### INPUT MATERIAL
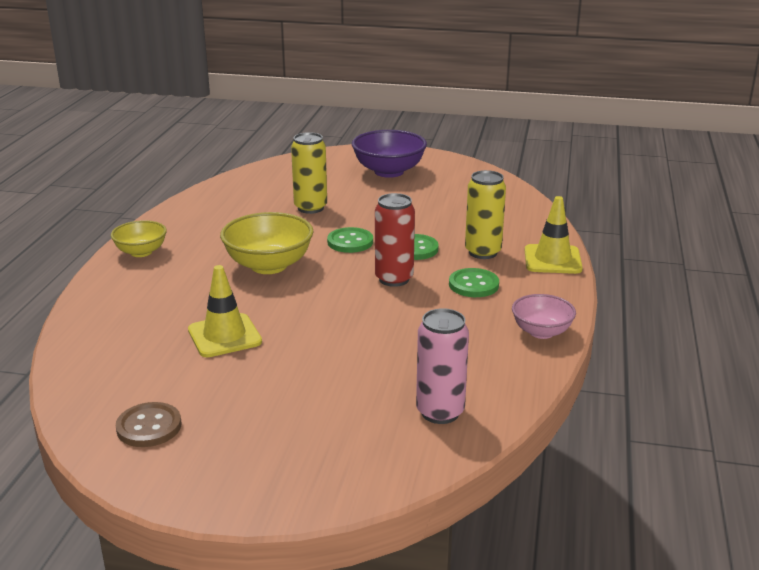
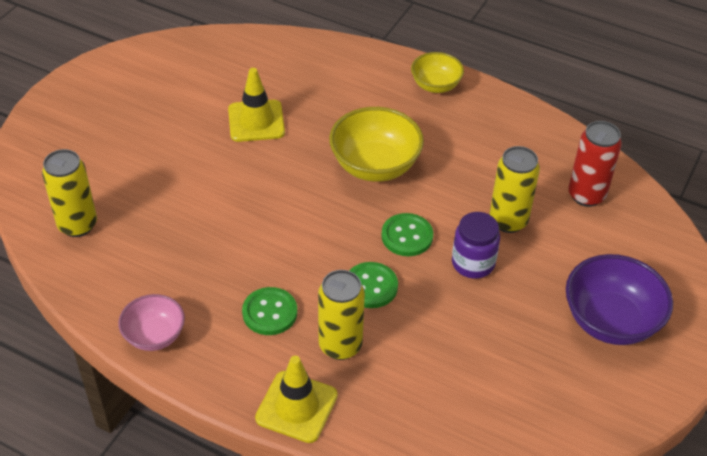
camera: 105 degrees right, 20 degrees up
brown button [116,402,181,447] -> none
red can [375,193,415,287] -> red can moved to [568,121,622,207]
pink can [416,308,469,424] -> yellow can [42,149,97,237]
none -> purple jar [452,212,500,279]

### TASK TO COMPLETE
In the records above, find each line that holds the word "none"; copy all such lines.

### FINISHED TASK
brown button [116,402,181,447] -> none
none -> purple jar [452,212,500,279]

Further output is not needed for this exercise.